** start DATA ROWS **
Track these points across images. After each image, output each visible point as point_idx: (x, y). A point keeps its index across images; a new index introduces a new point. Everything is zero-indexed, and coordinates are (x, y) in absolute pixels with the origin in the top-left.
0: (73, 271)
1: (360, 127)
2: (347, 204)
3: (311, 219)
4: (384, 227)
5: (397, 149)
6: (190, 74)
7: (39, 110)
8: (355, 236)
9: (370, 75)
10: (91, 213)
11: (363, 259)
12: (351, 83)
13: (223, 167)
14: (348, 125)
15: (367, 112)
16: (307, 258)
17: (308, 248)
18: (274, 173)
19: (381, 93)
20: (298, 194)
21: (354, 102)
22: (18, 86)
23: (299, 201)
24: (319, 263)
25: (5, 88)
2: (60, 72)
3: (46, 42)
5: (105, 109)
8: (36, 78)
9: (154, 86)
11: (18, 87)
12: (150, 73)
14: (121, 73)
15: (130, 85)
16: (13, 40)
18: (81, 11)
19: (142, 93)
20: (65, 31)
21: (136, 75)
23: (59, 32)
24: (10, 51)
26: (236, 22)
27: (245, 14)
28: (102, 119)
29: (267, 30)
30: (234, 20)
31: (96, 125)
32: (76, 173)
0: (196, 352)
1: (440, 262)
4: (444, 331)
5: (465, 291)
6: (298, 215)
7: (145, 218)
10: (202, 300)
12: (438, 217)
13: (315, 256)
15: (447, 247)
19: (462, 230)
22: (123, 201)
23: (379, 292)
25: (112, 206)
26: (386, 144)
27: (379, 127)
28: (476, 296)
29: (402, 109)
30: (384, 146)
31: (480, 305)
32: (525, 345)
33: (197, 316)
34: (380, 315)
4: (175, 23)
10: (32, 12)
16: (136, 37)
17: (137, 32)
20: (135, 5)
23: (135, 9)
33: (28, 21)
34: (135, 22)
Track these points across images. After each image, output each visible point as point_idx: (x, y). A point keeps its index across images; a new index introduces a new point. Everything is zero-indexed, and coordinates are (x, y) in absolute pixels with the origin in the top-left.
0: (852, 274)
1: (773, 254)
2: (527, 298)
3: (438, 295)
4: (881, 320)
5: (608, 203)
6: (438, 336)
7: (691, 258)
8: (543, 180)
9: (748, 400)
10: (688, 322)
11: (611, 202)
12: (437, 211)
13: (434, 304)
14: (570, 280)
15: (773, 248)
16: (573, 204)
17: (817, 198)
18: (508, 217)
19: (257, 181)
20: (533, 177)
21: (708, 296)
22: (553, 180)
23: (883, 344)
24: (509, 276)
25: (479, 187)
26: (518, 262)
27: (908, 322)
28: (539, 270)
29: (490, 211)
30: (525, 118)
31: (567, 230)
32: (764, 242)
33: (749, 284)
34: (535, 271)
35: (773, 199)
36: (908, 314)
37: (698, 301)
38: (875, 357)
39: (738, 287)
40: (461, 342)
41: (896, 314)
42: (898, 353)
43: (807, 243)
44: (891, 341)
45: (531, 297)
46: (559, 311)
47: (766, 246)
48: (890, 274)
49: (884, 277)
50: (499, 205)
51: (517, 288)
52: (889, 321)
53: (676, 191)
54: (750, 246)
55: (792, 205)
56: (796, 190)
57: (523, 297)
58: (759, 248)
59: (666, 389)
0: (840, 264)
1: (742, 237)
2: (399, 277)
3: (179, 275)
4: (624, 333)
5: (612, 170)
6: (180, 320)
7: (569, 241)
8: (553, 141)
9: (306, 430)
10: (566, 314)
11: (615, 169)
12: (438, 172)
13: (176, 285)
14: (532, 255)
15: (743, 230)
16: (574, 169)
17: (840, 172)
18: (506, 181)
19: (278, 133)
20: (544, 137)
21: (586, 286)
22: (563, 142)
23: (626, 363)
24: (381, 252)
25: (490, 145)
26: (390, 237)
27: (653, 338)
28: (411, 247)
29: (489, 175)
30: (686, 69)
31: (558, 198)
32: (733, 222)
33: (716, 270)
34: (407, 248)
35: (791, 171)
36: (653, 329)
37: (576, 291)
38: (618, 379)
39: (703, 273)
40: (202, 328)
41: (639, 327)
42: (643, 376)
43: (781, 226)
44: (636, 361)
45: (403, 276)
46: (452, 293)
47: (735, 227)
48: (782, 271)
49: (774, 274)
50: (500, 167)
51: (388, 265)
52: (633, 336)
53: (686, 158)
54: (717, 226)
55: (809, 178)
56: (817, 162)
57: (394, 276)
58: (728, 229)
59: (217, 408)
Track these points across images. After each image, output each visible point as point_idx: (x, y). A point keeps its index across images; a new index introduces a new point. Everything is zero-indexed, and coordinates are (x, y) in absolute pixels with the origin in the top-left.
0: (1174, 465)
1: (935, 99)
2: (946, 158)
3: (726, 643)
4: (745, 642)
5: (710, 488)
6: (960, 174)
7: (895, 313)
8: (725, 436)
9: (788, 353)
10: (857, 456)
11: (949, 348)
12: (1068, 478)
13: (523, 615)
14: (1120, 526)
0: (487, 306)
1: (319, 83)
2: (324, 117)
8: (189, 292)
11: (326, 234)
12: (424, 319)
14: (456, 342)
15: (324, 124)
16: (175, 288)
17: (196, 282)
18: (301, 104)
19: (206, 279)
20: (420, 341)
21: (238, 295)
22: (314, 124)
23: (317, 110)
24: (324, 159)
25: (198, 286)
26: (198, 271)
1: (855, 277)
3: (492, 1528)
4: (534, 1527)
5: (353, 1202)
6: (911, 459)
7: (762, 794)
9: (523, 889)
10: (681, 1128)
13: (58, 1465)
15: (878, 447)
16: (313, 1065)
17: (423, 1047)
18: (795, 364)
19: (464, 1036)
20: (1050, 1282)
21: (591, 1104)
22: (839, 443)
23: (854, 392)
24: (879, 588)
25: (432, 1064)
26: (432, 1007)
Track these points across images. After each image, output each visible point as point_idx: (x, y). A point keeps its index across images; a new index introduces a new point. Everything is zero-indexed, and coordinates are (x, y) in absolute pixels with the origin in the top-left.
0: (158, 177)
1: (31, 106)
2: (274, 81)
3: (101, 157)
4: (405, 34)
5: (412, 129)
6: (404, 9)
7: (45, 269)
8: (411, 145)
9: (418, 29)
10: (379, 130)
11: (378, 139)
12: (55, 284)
** end DATA ROWS **
- GOAL -
Write out all of the rows above again, swapping every "top-left" for "upper-left" and keeping everything else the same.

- PROBLEM SOLUTION -
Track these points across images. After each image, output each visible point as point_idx: (x, y). A point keeps its index across images; a new index introduces a new point. Everything is zero-indexed, and coordinates are (x, y) in absolute pixels with the origin in the upper-left.
0: (73, 271)
1: (360, 127)
2: (347, 204)
3: (311, 219)
4: (384, 227)
5: (397, 149)
6: (190, 74)
7: (39, 110)
8: (355, 236)
9: (370, 75)
10: (91, 213)
11: (363, 259)
12: (351, 83)
13: (223, 167)
14: (348, 125)
15: (367, 112)
16: (307, 258)
17: (308, 248)
18: (274, 173)
19: (381, 93)
20: (298, 194)
21: (354, 102)
22: (18, 86)
23: (299, 201)
24: (319, 263)
25: (5, 88)
2: (60, 72)
3: (46, 42)
5: (105, 109)
8: (36, 78)
9: (154, 86)
11: (18, 87)
12: (150, 73)
14: (121, 73)
15: (130, 85)
16: (13, 40)
18: (81, 11)
19: (142, 93)
20: (65, 31)
21: (136, 75)
23: (59, 32)
24: (10, 51)
26: (236, 22)
27: (245, 14)
28: (102, 119)
29: (267, 30)
30: (234, 20)
31: (96, 125)
32: (76, 173)
0: (196, 352)
1: (440, 262)
4: (444, 331)
5: (465, 291)
6: (298, 215)
7: (145, 218)
10: (202, 300)
12: (438, 217)
13: (315, 256)
15: (447, 247)
19: (462, 230)
22: (123, 201)
23: (379, 292)
25: (112, 206)
26: (386, 144)
27: (379, 127)
28: (476, 296)
29: (402, 109)
30: (384, 146)
31: (480, 305)
32: (525, 345)
33: (197, 316)
34: (380, 315)
4: (175, 23)
10: (32, 12)
16: (136, 37)
17: (137, 32)
20: (135, 5)
23: (135, 9)
33: (28, 21)
34: (135, 22)
Track these points across images. After each image, output each visible point as point_idx: (x, y). A point keeps its index across images; a new index introduces a new point. Everything is zero-indexed, and coordinates are (x, y) in absolute pixels with the origin in the upper-left.
0: (852, 274)
1: (773, 254)
2: (527, 298)
3: (438, 295)
4: (881, 320)
5: (608, 203)
6: (438, 336)
7: (691, 258)
8: (543, 180)
9: (748, 400)
10: (688, 322)
11: (611, 202)
12: (437, 211)
13: (434, 304)
14: (570, 280)
15: (773, 248)
16: (573, 204)
17: (817, 198)
18: (508, 217)
19: (257, 181)
20: (533, 177)
21: (708, 296)
22: (553, 180)
23: (883, 344)
24: (509, 276)
25: (479, 187)
26: (518, 262)
27: (908, 322)
28: (539, 270)
29: (490, 211)
30: (525, 118)
31: (567, 230)
32: (764, 242)
33: (749, 284)
34: (535, 271)
35: (773, 199)
36: (908, 314)
37: (698, 301)
38: (875, 357)
39: (738, 287)
40: (461, 342)
41: (896, 314)
42: (898, 353)
43: (807, 243)
44: (891, 341)
45: (531, 297)
46: (559, 311)
47: (766, 246)
48: (890, 274)
49: (884, 277)
50: (499, 205)
51: (517, 288)
52: (889, 321)
53: (676, 191)
54: (750, 246)
55: (792, 205)
56: (796, 190)
57: (523, 297)
58: (759, 248)
59: (666, 389)
0: (840, 264)
1: (742, 237)
2: (399, 277)
3: (179, 275)
4: (624, 333)
5: (612, 170)
6: (180, 320)
7: (569, 241)
8: (553, 141)
9: (306, 430)
10: (566, 314)
11: (615, 169)
12: (438, 172)
13: (176, 285)
14: (532, 255)
15: (743, 230)
16: (574, 169)
17: (840, 172)
18: (506, 181)
19: (278, 133)
20: (544, 137)
21: (586, 286)
22: (563, 142)
23: (626, 363)
24: (381, 252)
25: (490, 145)
26: (390, 237)
27: (653, 338)
28: (411, 247)
29: (489, 175)
30: (686, 69)
31: (558, 198)
32: (733, 222)
33: (716, 270)
34: (407, 248)
35: (791, 171)
36: (653, 329)
37: (576, 291)
38: (618, 379)
39: (703, 273)
40: (202, 328)
41: (639, 327)
42: (643, 376)
43: (781, 226)
44: (636, 361)
45: (403, 276)
46: (452, 293)
47: (735, 227)
48: (782, 271)
49: (774, 274)
50: (500, 167)
51: (388, 265)
52: (633, 336)
53: (686, 158)
54: (717, 226)
55: (809, 178)
56: (817, 162)
57: (394, 276)
58: (728, 229)
59: (217, 408)
Track these points across images. After each image, output each visible point as point_idx: (x, y). A point keeps its index across images; a new index introduces a new point. Everything is zero-indexed, and coordinates are (x, y) in absolute pixels with the origin in the upper-left.
0: (1174, 465)
1: (935, 99)
2: (946, 158)
3: (726, 643)
4: (745, 642)
5: (710, 488)
6: (960, 174)
7: (895, 313)
8: (725, 436)
9: (788, 353)
10: (857, 456)
11: (949, 348)
12: (1068, 478)
13: (523, 615)
14: (1120, 526)
0: (487, 306)
1: (319, 83)
2: (324, 117)
8: (189, 292)
11: (326, 234)
12: (424, 319)
14: (456, 342)
15: (324, 124)
16: (175, 288)
17: (196, 282)
18: (301, 104)
19: (206, 279)
20: (420, 341)
21: (238, 295)
22: (314, 124)
23: (317, 110)
24: (324, 159)
25: (198, 286)
26: (198, 271)
1: (855, 277)
3: (492, 1528)
4: (534, 1527)
5: (353, 1202)
6: (911, 459)
7: (762, 794)
9: (523, 889)
10: (681, 1128)
13: (58, 1465)
15: (878, 447)
16: (313, 1065)
17: (423, 1047)
18: (795, 364)
19: (464, 1036)
20: (1050, 1282)
21: (591, 1104)
22: (839, 443)
23: (854, 392)
24: (879, 588)
25: (432, 1064)
26: (432, 1007)
Track these points across images. After each image, output each visible point as point_idx: (x, y). A point keeps its index across images; a new index introduces a new point. Everything is zero-indexed, and coordinates are (x, y) in absolute pixels with the origin in the upper-left.
0: (158, 177)
1: (31, 106)
2: (274, 81)
3: (101, 157)
4: (405, 34)
5: (412, 129)
6: (404, 9)
7: (45, 269)
8: (411, 145)
9: (418, 29)
10: (379, 130)
11: (378, 139)
12: (55, 284)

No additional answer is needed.